To do:
Repeat exactly the lines of the entries below from the one with "camera: 70 degrees right, 10 degrees up" through the one with "(661, 364) = (439, 287): blue", both ends included, and nothing else.

== Material provided

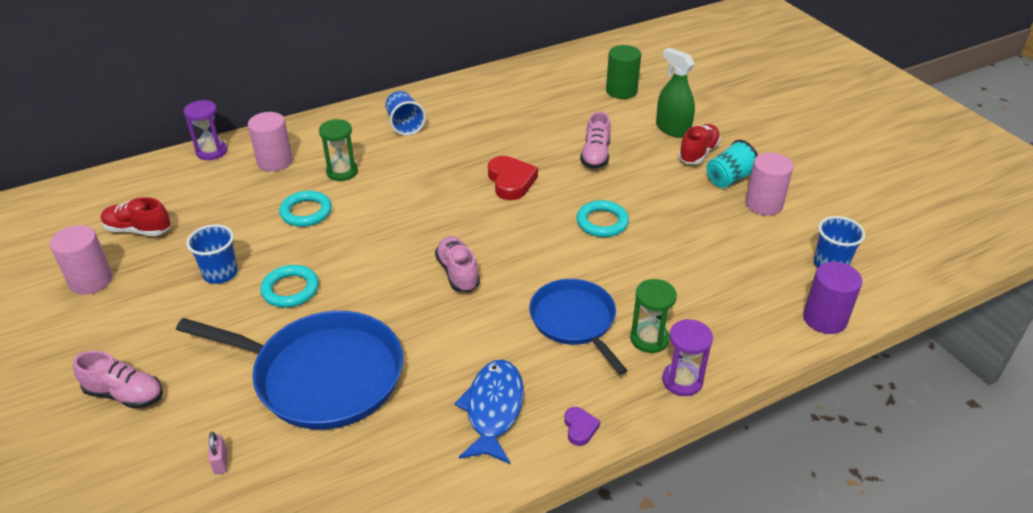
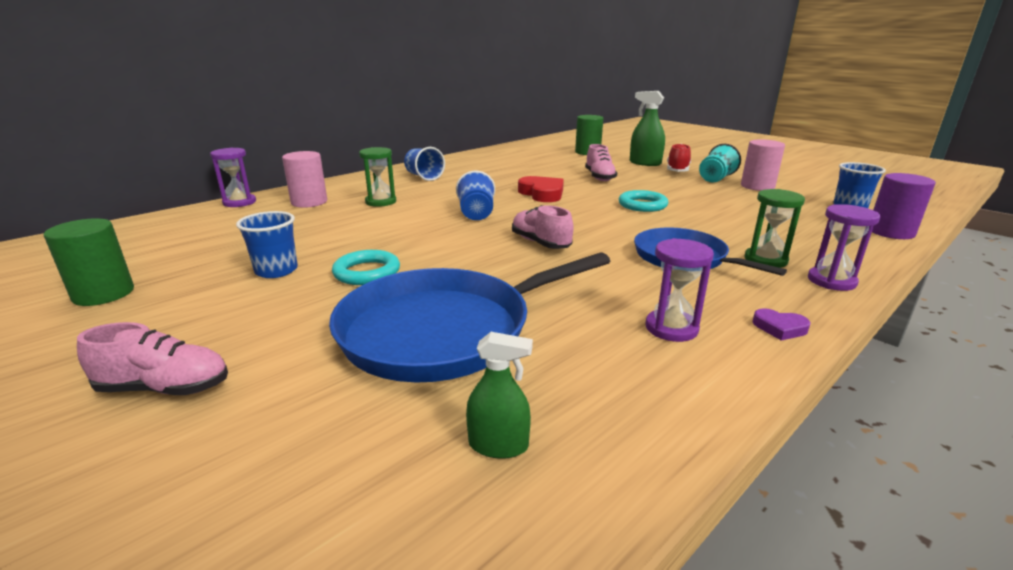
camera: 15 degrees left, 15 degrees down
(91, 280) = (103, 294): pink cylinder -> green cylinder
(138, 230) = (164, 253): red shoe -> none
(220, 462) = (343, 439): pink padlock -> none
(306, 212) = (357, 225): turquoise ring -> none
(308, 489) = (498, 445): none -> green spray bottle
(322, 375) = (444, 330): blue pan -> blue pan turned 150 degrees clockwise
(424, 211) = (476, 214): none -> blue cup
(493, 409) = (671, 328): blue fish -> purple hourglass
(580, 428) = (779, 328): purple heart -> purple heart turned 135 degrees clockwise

====
== Material provided

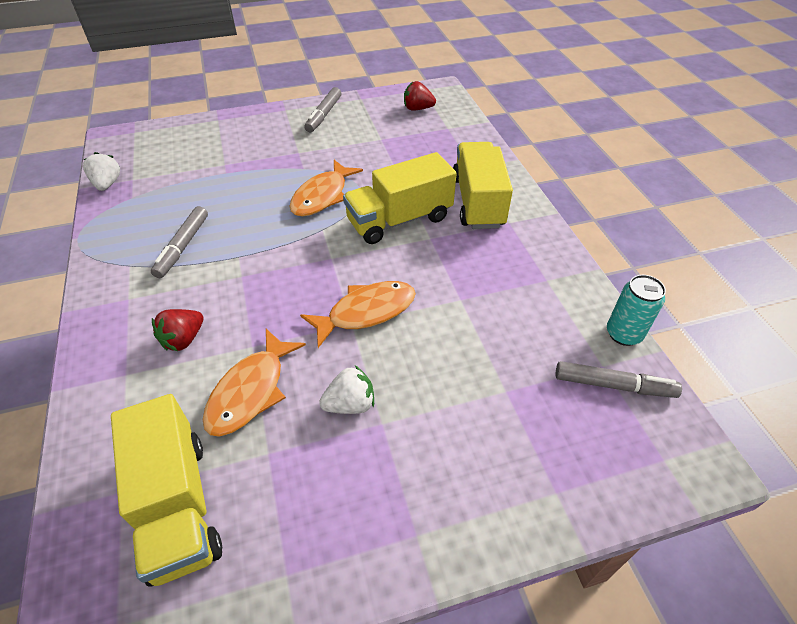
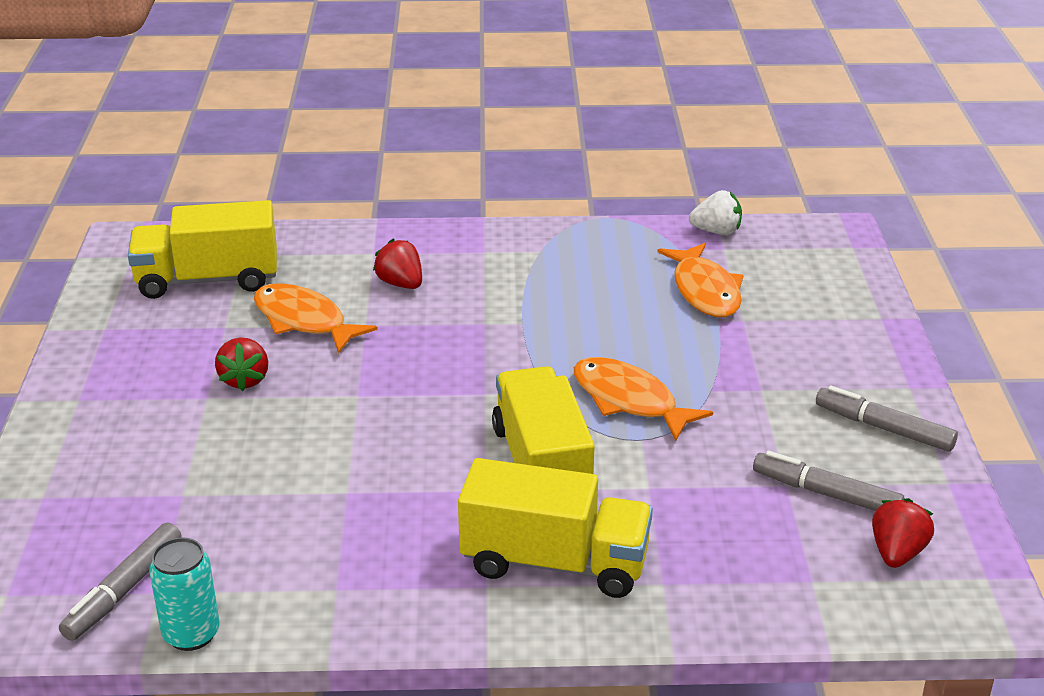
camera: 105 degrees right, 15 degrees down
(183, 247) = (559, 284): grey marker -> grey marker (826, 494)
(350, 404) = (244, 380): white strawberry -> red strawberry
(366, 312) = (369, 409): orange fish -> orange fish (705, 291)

====
== Material provided

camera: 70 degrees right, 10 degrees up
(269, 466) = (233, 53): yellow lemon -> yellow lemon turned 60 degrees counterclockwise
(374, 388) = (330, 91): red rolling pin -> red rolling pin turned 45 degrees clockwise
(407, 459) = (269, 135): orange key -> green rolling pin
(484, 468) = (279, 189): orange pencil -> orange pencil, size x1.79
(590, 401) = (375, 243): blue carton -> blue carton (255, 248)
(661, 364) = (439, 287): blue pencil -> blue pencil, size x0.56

====

Worked solution:
camera: 70 degrees right, 10 degrees up
(269, 466) = (233, 53): yellow lemon -> yellow lemon turned 60 degrees counterclockwise
(374, 388) = (330, 91): red rolling pin -> red rolling pin turned 45 degrees clockwise
(407, 459) = (269, 135): orange key -> green rolling pin
(484, 468) = (279, 189): orange pencil -> orange pencil, size x1.79
(590, 401) = (375, 243): blue carton -> blue carton (255, 248)
(661, 364) = (439, 287): blue pencil -> blue pencil, size x0.56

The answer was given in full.